:: Data to use
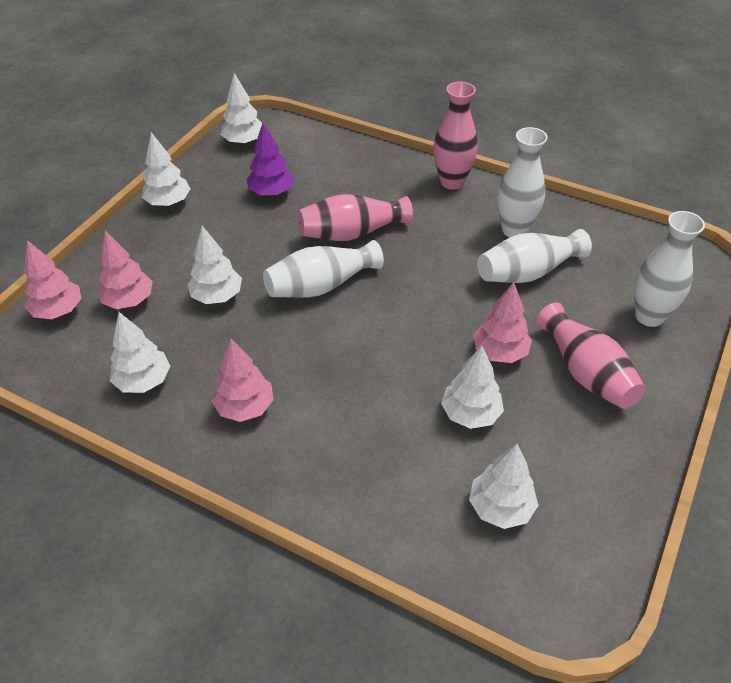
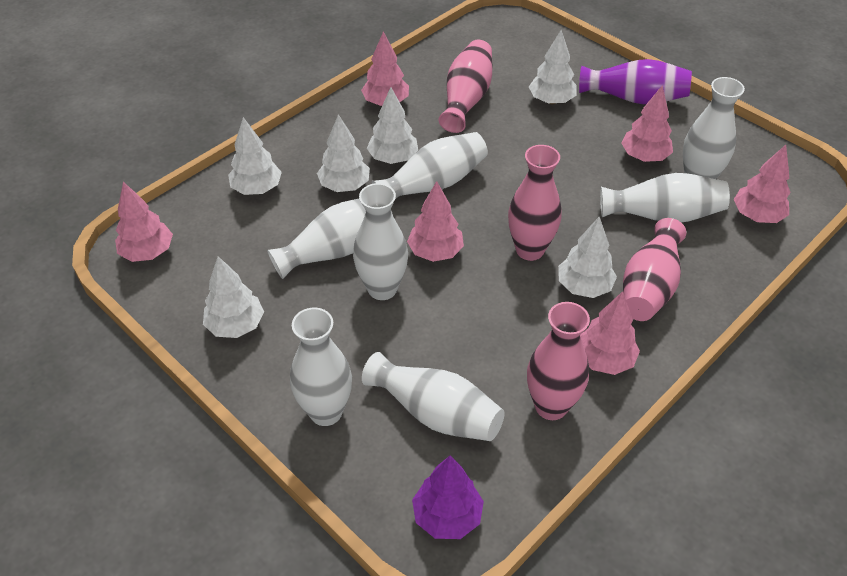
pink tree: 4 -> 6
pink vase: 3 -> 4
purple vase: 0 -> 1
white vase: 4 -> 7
::::
:: Data to use
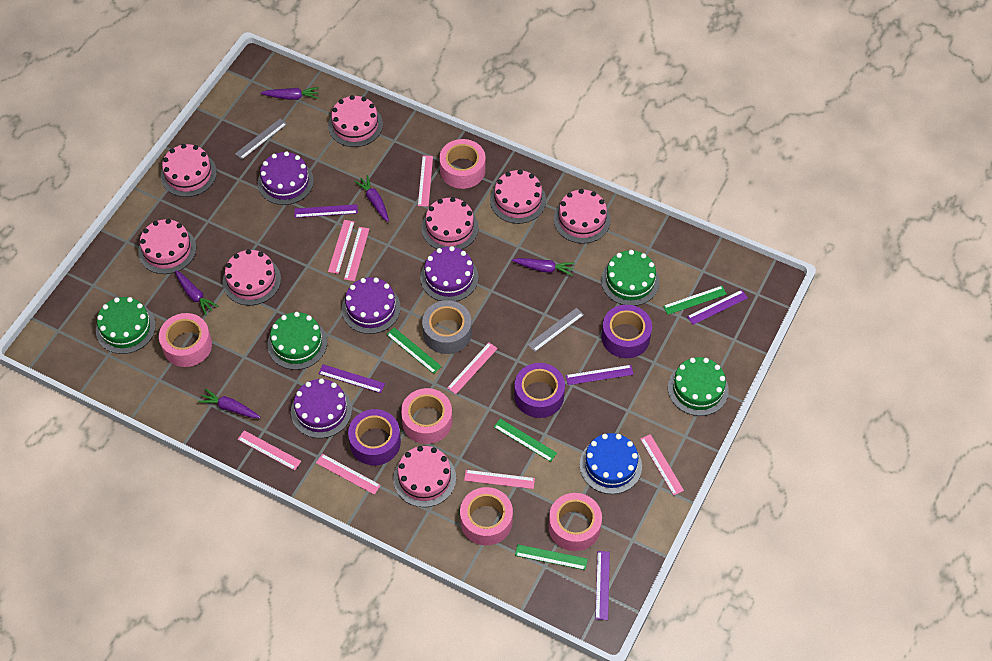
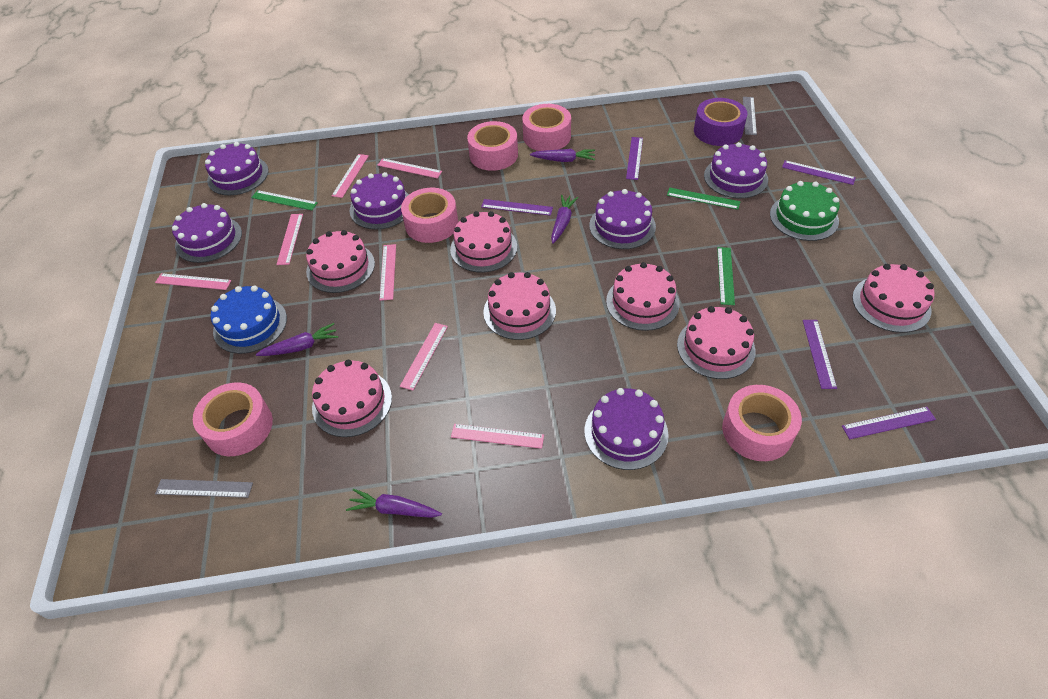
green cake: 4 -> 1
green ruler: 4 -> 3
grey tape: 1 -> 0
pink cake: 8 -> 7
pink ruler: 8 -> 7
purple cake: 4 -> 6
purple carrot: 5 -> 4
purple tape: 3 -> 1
::::
:: Data to use
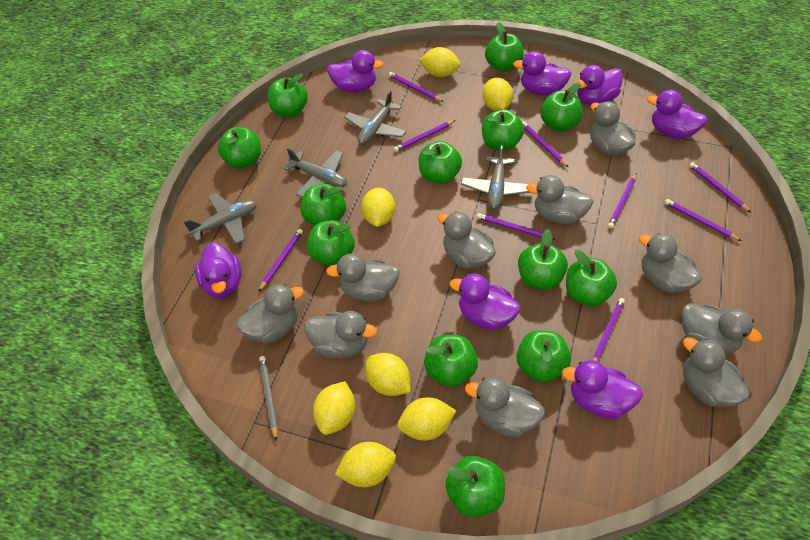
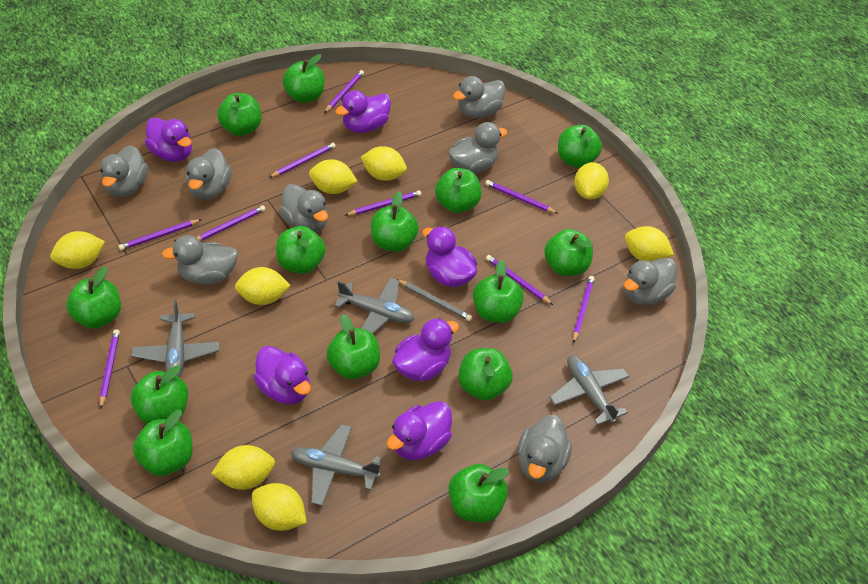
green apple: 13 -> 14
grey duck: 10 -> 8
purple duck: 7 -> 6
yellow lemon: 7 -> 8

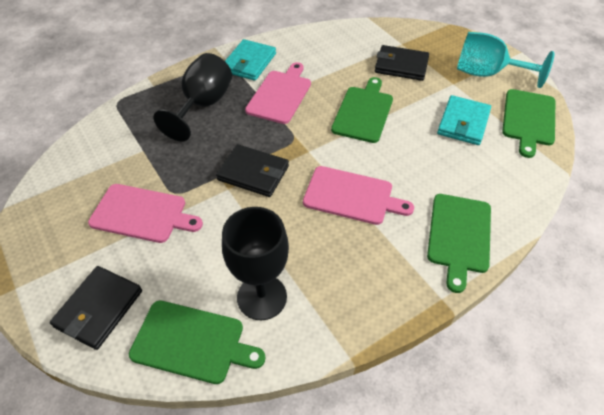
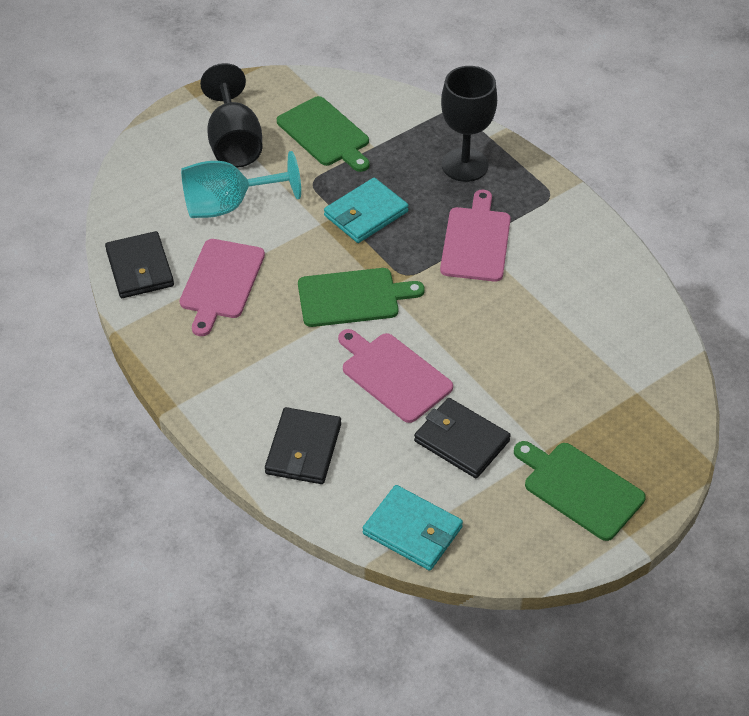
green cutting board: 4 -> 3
::::
__Work order__
Go back to the listing above. Copy word for word the lines from the one with "pink tree: 4 -> 6" through the one with "white vase: 4 -> 7", and nothing more.

__Answer for the task__
pink tree: 4 -> 6
pink vase: 3 -> 4
purple vase: 0 -> 1
white vase: 4 -> 7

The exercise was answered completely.